TASK REQUIREMENTS
Please reproduce every entry below without omitting a single line.

RECORDS FOR THE EXERCISE
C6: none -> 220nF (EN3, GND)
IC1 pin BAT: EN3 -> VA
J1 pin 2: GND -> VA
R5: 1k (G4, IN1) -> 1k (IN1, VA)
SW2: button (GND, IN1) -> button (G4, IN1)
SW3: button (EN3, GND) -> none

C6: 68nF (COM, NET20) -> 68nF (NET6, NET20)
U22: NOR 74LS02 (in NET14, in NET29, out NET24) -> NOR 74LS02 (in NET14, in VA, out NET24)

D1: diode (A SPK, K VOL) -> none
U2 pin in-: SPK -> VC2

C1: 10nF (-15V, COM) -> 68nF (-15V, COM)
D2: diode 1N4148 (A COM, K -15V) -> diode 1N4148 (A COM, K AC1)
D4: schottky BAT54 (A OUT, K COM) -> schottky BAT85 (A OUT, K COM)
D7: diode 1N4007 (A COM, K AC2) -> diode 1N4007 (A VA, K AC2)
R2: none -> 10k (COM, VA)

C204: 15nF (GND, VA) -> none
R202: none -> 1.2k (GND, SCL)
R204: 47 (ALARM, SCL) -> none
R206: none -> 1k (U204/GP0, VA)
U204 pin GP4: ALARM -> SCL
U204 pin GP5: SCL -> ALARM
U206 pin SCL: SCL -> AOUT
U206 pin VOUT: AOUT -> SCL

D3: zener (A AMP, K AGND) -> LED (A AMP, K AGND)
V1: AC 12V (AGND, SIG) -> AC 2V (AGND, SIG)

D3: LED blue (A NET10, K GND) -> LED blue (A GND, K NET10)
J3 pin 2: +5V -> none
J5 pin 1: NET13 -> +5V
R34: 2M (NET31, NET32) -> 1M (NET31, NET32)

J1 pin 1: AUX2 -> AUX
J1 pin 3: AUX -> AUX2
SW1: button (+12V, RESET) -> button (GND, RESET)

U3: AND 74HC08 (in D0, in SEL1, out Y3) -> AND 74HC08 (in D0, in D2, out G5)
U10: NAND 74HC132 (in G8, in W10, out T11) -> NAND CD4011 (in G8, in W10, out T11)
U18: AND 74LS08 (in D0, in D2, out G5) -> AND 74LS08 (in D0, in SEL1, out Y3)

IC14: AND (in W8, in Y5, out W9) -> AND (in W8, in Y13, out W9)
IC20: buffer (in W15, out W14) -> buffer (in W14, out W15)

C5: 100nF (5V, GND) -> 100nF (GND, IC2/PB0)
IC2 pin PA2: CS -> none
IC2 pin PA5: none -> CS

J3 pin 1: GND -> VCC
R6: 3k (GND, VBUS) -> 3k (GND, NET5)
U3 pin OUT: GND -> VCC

FINAL ANSWER
C6: none -> 220nF (EN3, GND)
IC1 pin BAT: EN3 -> VA
J1 pin 2: GND -> VA
R5: 1k (G4, IN1) -> 1k (IN1, VA)
SW2: button (GND, IN1) -> button (G4, IN1)
SW3: button (EN3, GND) -> none

C6: 68nF (COM, NET20) -> 68nF (NET6, NET20)
U22: NOR 74LS02 (in NET14, in NET29, out NET24) -> NOR 74LS02 (in NET14, in VA, out NET24)

D1: diode (A SPK, K VOL) -> none
U2 pin in-: SPK -> VC2

C1: 10nF (-15V, COM) -> 68nF (-15V, COM)
D2: diode 1N4148 (A COM, K -15V) -> diode 1N4148 (A COM, K AC1)
D4: schottky BAT54 (A OUT, K COM) -> schottky BAT85 (A OUT, K COM)
D7: diode 1N4007 (A COM, K AC2) -> diode 1N4007 (A VA, K AC2)
R2: none -> 10k (COM, VA)

C204: 15nF (GND, VA) -> none
R202: none -> 1.2k (GND, SCL)
R204: 47 (ALARM, SCL) -> none
R206: none -> 1k (U204/GP0, VA)
U204 pin GP4: ALARM -> SCL
U204 pin GP5: SCL -> ALARM
U206 pin SCL: SCL -> AOUT
U206 pin VOUT: AOUT -> SCL

D3: zener (A AMP, K AGND) -> LED (A AMP, K AGND)
V1: AC 12V (AGND, SIG) -> AC 2V (AGND, SIG)

D3: LED blue (A NET10, K GND) -> LED blue (A GND, K NET10)
J3 pin 2: +5V -> none
J5 pin 1: NET13 -> +5V
R34: 2M (NET31, NET32) -> 1M (NET31, NET32)

J1 pin 1: AUX2 -> AUX
J1 pin 3: AUX -> AUX2
SW1: button (+12V, RESET) -> button (GND, RESET)

U3: AND 74HC08 (in D0, in SEL1, out Y3) -> AND 74HC08 (in D0, in D2, out G5)
U10: NAND 74HC132 (in G8, in W10, out T11) -> NAND CD4011 (in G8, in W10, out T11)
U18: AND 74LS08 (in D0, in D2, out G5) -> AND 74LS08 (in D0, in SEL1, out Y3)

IC14: AND (in W8, in Y5, out W9) -> AND (in W8, in Y13, out W9)
IC20: buffer (in W15, out W14) -> buffer (in W14, out W15)

C5: 100nF (5V, GND) -> 100nF (GND, IC2/PB0)
IC2 pin PA2: CS -> none
IC2 pin PA5: none -> CS

J3 pin 1: GND -> VCC
R6: 3k (GND, VBUS) -> 3k (GND, NET5)
U3 pin OUT: GND -> VCC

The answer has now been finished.